Information shown: Begin

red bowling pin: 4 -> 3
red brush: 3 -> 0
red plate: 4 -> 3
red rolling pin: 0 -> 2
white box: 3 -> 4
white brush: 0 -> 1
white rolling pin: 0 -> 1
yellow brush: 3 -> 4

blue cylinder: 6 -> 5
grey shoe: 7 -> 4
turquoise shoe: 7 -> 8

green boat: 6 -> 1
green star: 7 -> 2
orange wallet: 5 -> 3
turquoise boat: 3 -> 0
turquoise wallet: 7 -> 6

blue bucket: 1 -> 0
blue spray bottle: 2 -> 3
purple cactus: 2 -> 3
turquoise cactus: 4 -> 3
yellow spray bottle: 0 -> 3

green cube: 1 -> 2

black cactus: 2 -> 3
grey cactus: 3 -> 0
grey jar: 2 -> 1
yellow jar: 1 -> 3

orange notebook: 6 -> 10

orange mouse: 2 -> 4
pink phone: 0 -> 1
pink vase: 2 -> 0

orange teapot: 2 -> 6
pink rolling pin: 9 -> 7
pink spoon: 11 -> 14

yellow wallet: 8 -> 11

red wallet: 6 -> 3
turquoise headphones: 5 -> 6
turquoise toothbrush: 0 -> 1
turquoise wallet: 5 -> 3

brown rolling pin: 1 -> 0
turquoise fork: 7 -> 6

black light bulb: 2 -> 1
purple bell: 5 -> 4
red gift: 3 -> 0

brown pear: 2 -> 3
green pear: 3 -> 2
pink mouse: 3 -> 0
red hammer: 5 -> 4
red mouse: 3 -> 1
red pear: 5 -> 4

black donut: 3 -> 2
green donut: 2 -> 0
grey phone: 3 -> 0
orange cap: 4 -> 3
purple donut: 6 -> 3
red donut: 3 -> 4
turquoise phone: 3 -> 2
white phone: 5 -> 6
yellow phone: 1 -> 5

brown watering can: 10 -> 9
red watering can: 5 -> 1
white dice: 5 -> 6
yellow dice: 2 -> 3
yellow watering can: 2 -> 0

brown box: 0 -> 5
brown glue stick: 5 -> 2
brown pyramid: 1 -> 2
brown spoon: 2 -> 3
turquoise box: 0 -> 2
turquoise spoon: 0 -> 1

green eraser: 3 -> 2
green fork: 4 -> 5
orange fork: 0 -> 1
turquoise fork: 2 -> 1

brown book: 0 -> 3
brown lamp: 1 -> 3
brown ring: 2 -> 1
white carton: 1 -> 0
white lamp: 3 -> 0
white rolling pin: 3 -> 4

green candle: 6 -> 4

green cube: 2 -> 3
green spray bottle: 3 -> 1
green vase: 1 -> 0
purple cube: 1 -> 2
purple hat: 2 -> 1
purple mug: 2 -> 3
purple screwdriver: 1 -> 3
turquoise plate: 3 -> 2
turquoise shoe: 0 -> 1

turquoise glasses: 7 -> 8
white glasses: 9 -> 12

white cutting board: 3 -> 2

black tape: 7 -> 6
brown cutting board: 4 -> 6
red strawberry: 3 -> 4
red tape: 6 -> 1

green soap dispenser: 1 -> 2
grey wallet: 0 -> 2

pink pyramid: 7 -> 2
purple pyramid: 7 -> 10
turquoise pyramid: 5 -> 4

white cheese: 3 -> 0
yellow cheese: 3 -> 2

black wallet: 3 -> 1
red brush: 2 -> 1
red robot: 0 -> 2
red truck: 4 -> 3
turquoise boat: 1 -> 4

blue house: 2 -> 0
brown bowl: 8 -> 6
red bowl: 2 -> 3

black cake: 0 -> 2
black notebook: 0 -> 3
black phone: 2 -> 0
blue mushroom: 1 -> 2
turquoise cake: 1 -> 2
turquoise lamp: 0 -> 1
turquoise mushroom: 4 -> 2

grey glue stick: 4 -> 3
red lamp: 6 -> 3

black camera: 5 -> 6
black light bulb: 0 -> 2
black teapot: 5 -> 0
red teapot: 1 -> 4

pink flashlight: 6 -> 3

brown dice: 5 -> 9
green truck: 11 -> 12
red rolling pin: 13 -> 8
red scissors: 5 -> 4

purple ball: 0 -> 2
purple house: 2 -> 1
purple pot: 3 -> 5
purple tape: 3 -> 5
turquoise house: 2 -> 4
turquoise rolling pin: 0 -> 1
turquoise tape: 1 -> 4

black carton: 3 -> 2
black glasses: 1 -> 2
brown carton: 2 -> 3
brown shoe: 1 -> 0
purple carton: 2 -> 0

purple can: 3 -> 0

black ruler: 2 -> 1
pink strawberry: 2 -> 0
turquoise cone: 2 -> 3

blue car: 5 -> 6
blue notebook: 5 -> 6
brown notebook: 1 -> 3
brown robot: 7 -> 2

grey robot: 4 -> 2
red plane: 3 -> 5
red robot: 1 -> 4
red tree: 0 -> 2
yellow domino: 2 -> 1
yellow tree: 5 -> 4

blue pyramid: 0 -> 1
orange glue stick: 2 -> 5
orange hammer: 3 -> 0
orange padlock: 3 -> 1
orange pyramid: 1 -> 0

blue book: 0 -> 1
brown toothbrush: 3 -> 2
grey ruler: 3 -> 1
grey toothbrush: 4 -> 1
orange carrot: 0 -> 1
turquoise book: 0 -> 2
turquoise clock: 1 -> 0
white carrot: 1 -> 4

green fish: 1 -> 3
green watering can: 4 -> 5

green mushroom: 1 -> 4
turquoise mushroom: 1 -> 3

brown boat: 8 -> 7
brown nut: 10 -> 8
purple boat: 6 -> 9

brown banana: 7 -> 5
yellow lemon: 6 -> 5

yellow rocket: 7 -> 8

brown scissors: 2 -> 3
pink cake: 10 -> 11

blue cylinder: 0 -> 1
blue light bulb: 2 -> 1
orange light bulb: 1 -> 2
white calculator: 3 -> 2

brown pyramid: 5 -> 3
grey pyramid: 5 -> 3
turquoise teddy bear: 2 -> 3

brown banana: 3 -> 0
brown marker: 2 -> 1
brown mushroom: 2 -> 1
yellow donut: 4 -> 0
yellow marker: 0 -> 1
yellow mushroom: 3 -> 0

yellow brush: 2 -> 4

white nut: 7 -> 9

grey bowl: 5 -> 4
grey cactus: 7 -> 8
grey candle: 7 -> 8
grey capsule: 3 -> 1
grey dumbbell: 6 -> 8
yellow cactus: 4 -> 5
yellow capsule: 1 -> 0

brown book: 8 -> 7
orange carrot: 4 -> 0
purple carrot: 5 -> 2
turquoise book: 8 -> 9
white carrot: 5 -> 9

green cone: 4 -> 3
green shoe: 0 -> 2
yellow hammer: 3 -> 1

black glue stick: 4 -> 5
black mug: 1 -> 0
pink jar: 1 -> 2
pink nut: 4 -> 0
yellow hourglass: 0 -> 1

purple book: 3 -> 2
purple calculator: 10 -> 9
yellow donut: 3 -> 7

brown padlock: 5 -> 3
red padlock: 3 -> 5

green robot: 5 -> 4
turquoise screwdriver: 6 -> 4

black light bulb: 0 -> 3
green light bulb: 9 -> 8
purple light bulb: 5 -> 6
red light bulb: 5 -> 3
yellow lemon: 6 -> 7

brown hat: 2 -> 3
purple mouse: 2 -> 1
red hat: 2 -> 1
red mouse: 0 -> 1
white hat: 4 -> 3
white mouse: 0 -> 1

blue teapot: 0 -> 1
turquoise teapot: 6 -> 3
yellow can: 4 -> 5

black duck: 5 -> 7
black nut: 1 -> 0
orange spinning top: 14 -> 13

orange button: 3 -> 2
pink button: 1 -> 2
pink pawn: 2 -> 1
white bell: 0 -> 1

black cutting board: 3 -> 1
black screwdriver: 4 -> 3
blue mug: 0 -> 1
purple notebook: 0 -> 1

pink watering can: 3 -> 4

Information shown: End

Exactly repeat the lines running from the top of the listing to the line bearing "turquoise headphones: 5 -> 6", both of those lines included, and only them.

Solved problem »
red bowling pin: 4 -> 3
red brush: 3 -> 0
red plate: 4 -> 3
red rolling pin: 0 -> 2
white box: 3 -> 4
white brush: 0 -> 1
white rolling pin: 0 -> 1
yellow brush: 3 -> 4

blue cylinder: 6 -> 5
grey shoe: 7 -> 4
turquoise shoe: 7 -> 8

green boat: 6 -> 1
green star: 7 -> 2
orange wallet: 5 -> 3
turquoise boat: 3 -> 0
turquoise wallet: 7 -> 6

blue bucket: 1 -> 0
blue spray bottle: 2 -> 3
purple cactus: 2 -> 3
turquoise cactus: 4 -> 3
yellow spray bottle: 0 -> 3

green cube: 1 -> 2

black cactus: 2 -> 3
grey cactus: 3 -> 0
grey jar: 2 -> 1
yellow jar: 1 -> 3

orange notebook: 6 -> 10

orange mouse: 2 -> 4
pink phone: 0 -> 1
pink vase: 2 -> 0

orange teapot: 2 -> 6
pink rolling pin: 9 -> 7
pink spoon: 11 -> 14

yellow wallet: 8 -> 11

red wallet: 6 -> 3
turquoise headphones: 5 -> 6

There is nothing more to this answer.